▽
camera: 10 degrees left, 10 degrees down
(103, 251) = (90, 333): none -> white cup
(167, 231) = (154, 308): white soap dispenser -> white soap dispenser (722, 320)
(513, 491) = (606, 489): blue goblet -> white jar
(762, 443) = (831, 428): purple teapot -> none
△
Exercise description
Reproduce each entry word for word.

Finished task
camera: 10 degrees left, 10 degrees down
(103, 251) = (90, 333): none -> white cup
(167, 231) = (154, 308): white soap dispenser -> white soap dispenser (722, 320)
(513, 491) = (606, 489): blue goblet -> white jar
(762, 443) = (831, 428): purple teapot -> none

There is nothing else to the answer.